• _What is being asked_: Every line below should come back exactly as written, though the pictures stay out.
• • • •
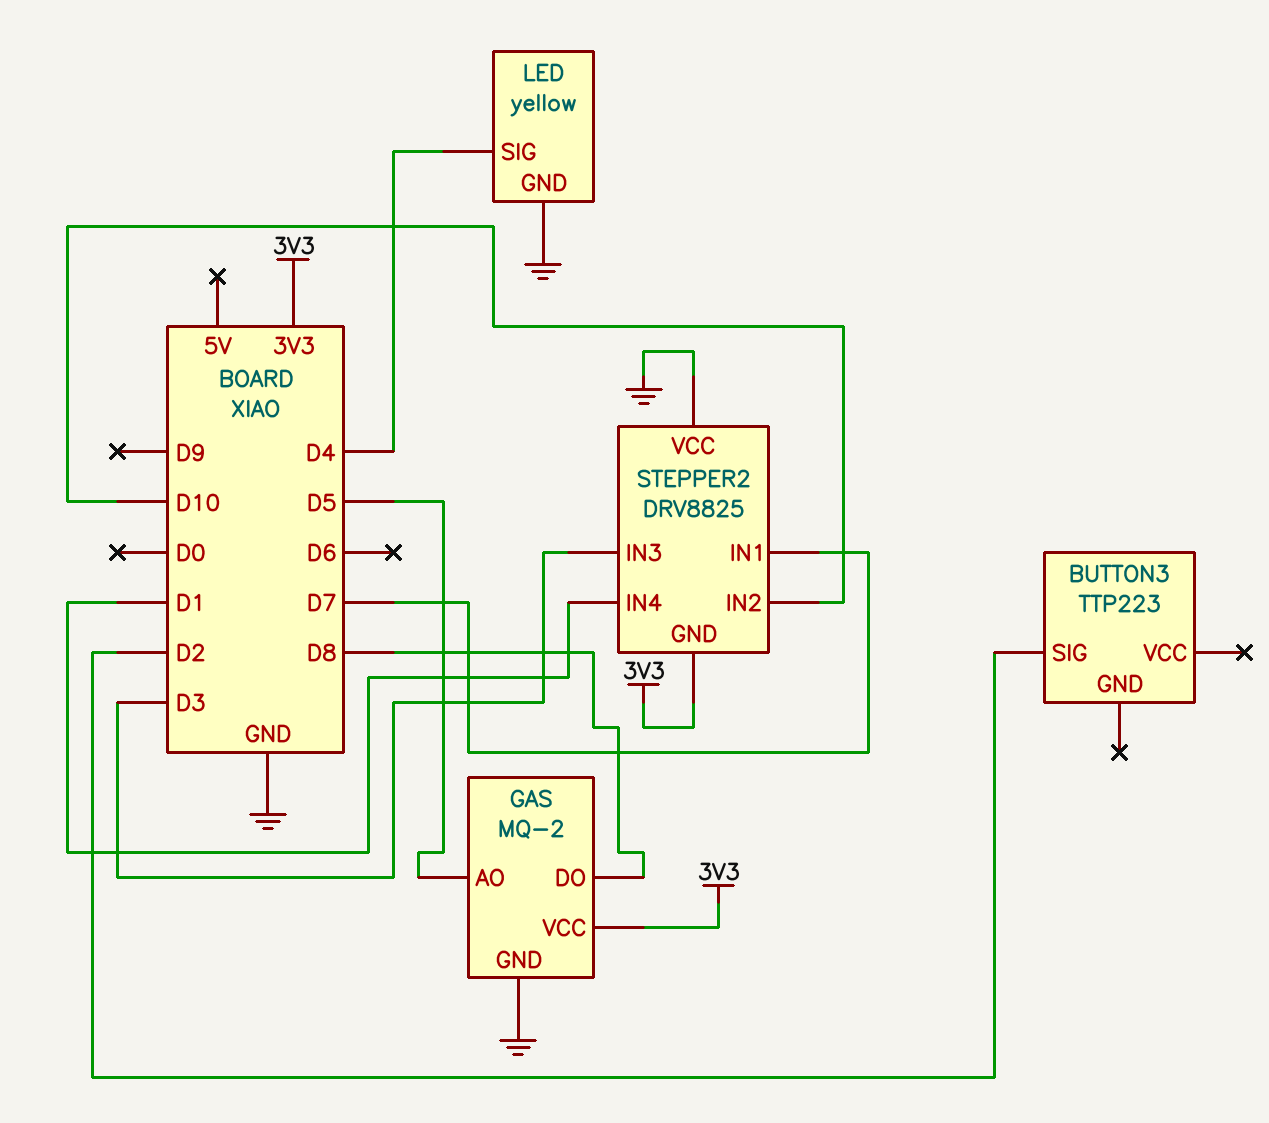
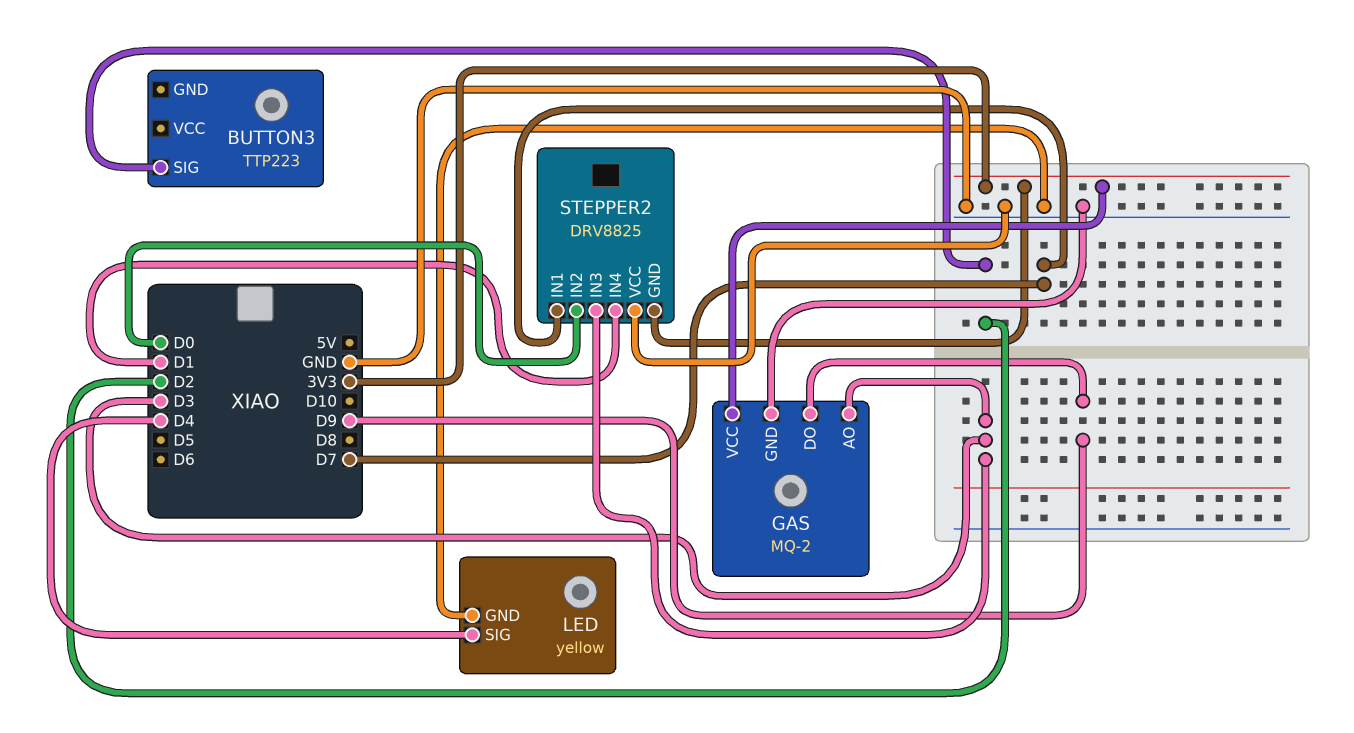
GAS pin AO: D5 -> D3
GAS pin DO: D8 -> D9
STEPPER2 pin IN2: D10 -> D0

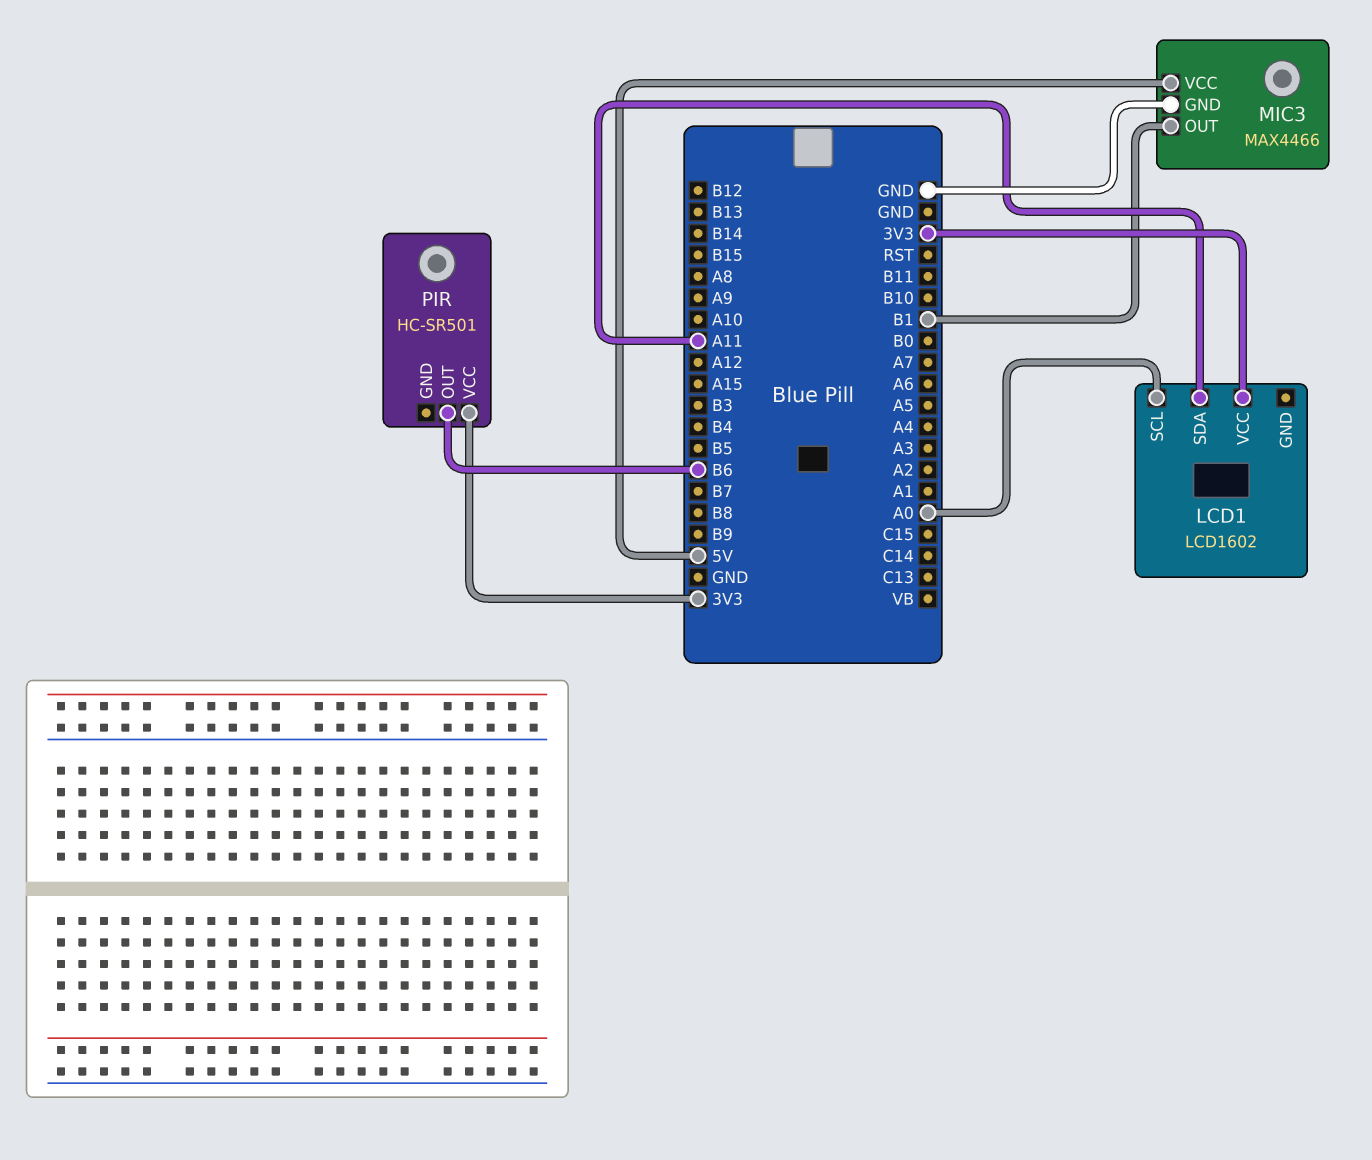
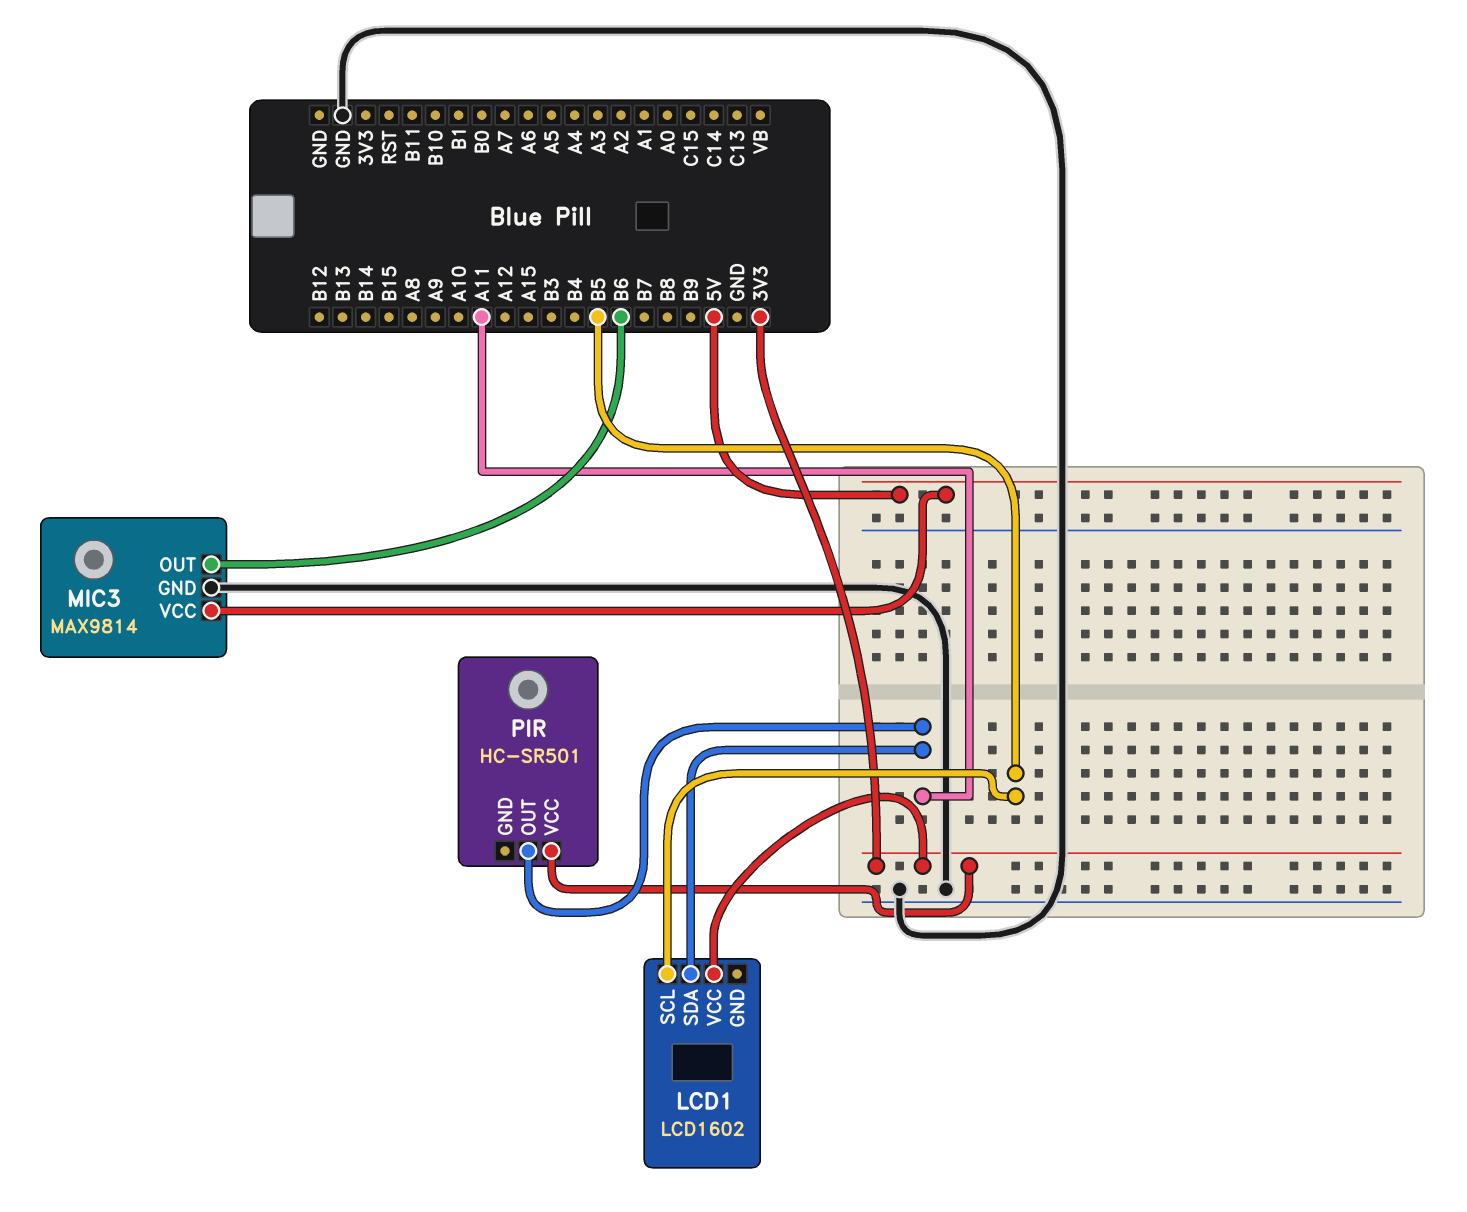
LCD1 pin SCL: A0 -> B5
MIC3: MAX4466 -> MAX9814
MIC3 pin OUT: B1 -> B6
PIR pin OUT: B6 -> A11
• • • •
• _Exercise solution_:
GAS pin AO: D5 -> D3
GAS pin DO: D8 -> D9
STEPPER2 pin IN2: D10 -> D0

LCD1 pin SCL: A0 -> B5
MIC3: MAX4466 -> MAX9814
MIC3 pin OUT: B1 -> B6
PIR pin OUT: B6 -> A11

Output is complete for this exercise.